=== INPUT DATA ===
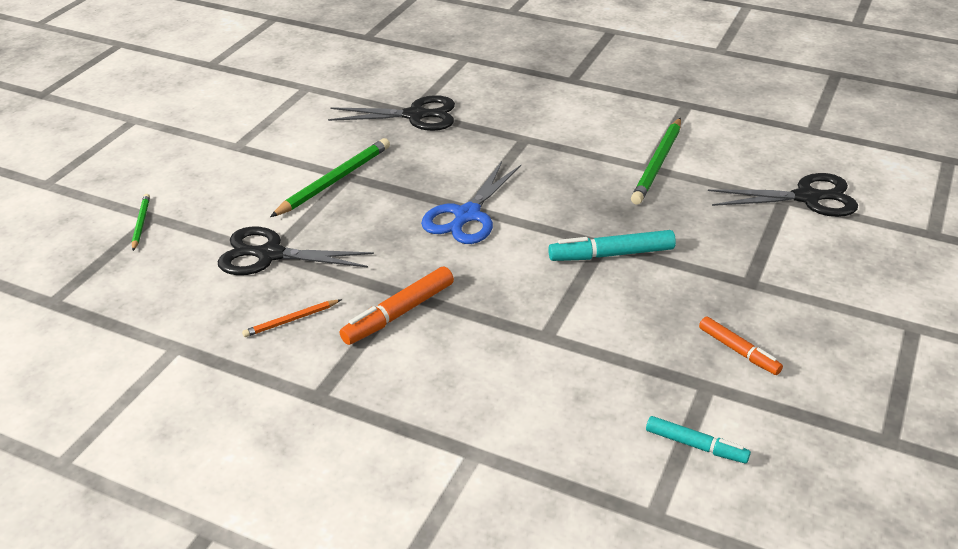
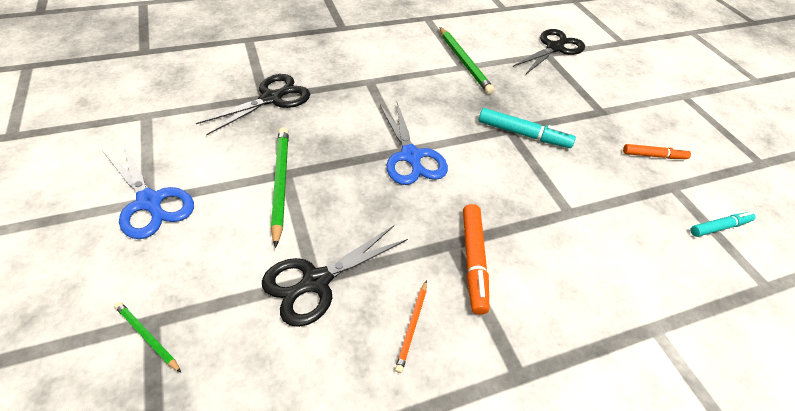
camera: 50 degrees left, 10 degrees up
(236, 147) = (150, 202): none -> blue scissors
(611, 254) = (523, 134): turquoise marker -> turquoise marker turned 105 degrees counterclockwise

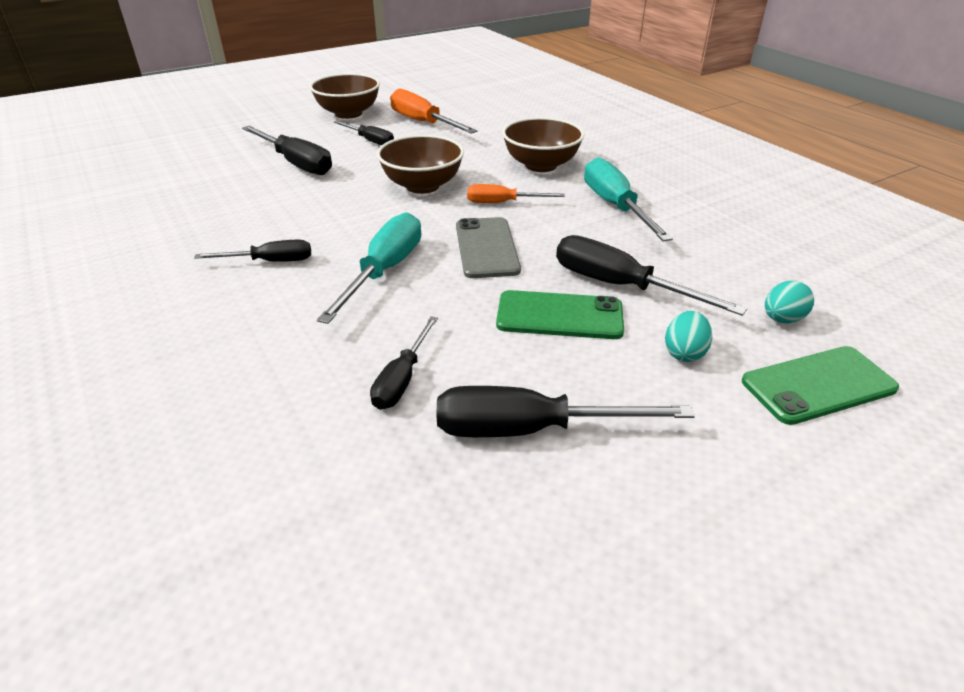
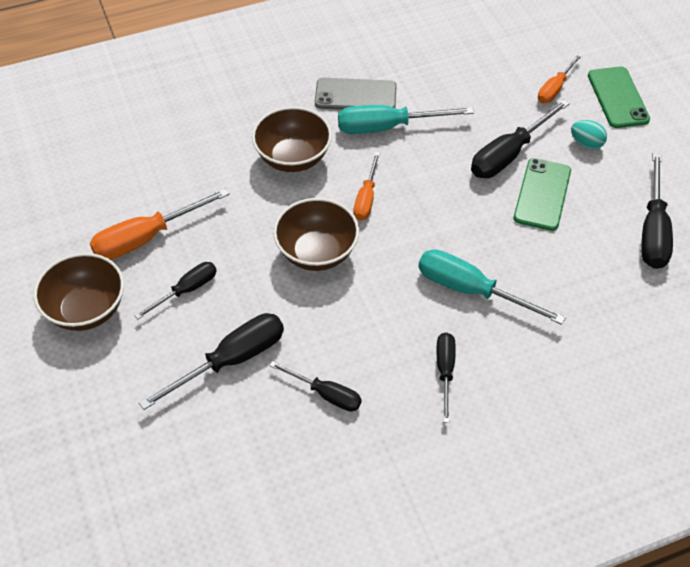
camera: 80 degrees left, 15 degrees up
(402, 379) = (606, 287): black screwdriver -> black screwdriver (326, 394)
(486, 248) = (444, 221): grey phone -> grey phone (355, 95)
(782, 319) = (555, 88): turquoise egg -> orange screwdriver

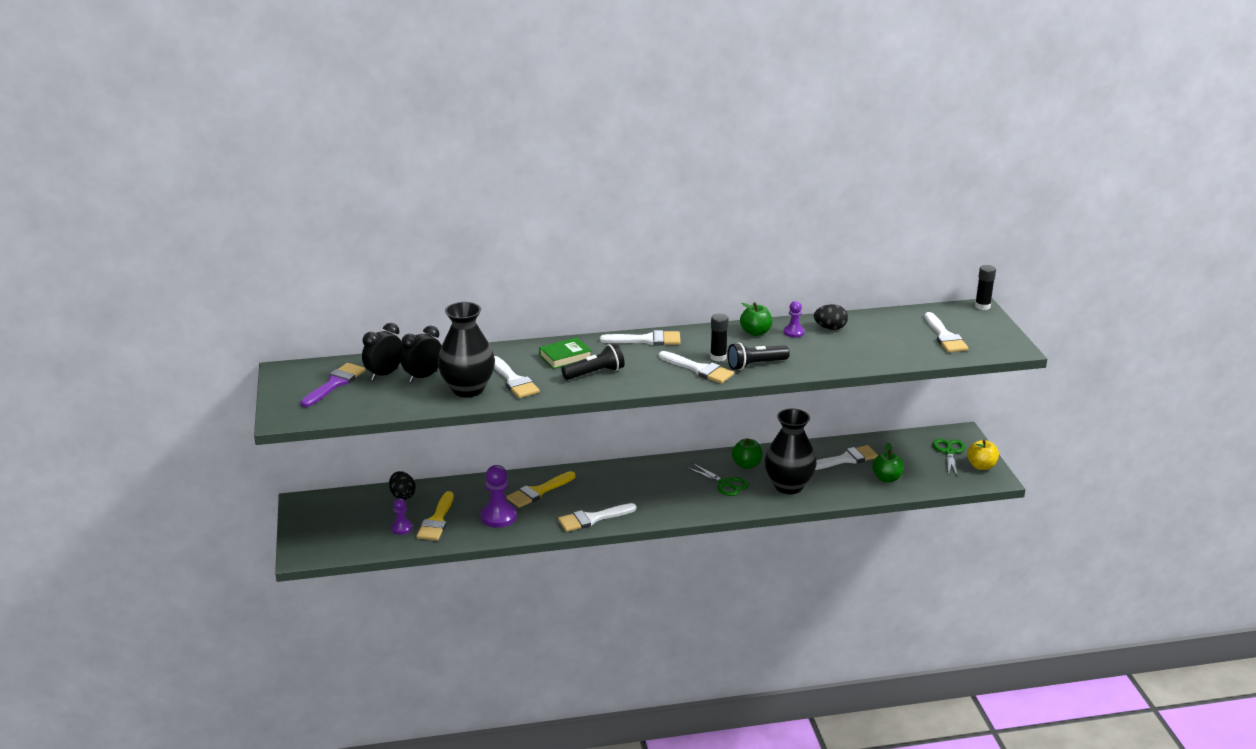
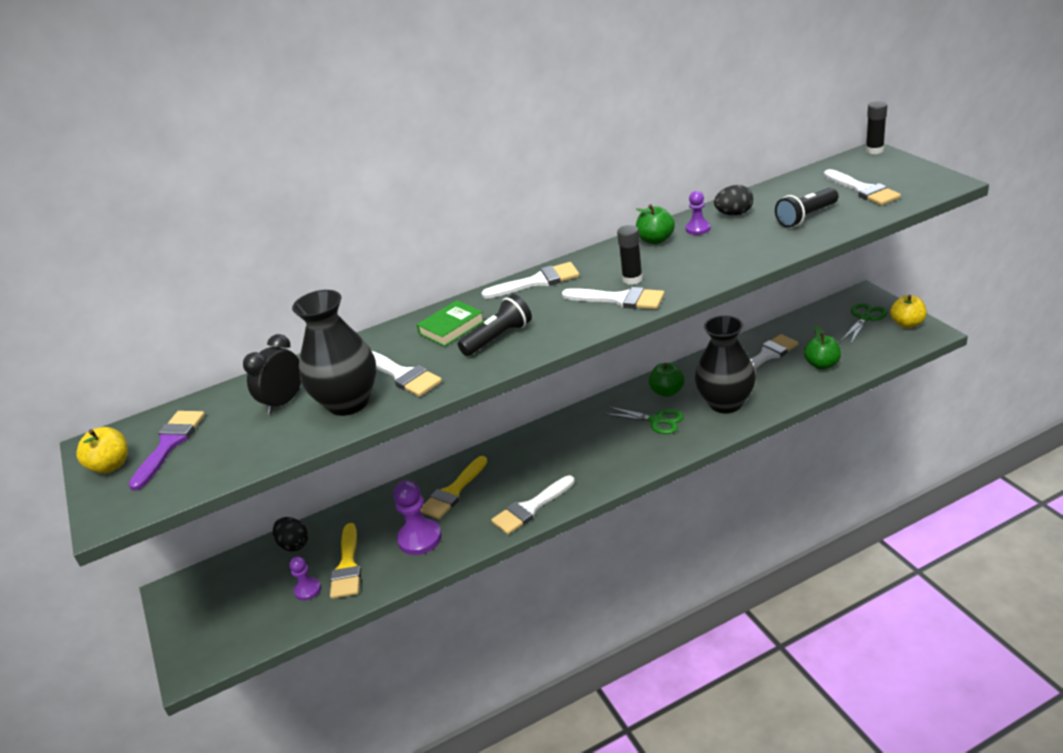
camera: 10 degrees left, 5 degrees up
(291, 387) = (111, 466): none -> yellow apple
(384, 374) = (232, 412): black clock -> none
(756, 365) = (681, 276): black flashlight -> black flashlight (806, 217)
(949, 452) = (865, 318): green scissors -> green scissors turned 45 degrees clockwise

=== TASK STATEMENT ===
Starting at the line containing "(402, 379) = (606, 287): black" and stopping at the line containing "(291, 387) = (111, 466): none -> yellow apple", output each line exactly as it appears above. Leave out the pictures.

=== REPLY TO THE EXERCISE ===
(402, 379) = (606, 287): black screwdriver -> black screwdriver (326, 394)
(486, 248) = (444, 221): grey phone -> grey phone (355, 95)
(782, 319) = (555, 88): turquoise egg -> orange screwdriver

camera: 10 degrees left, 5 degrees up
(291, 387) = (111, 466): none -> yellow apple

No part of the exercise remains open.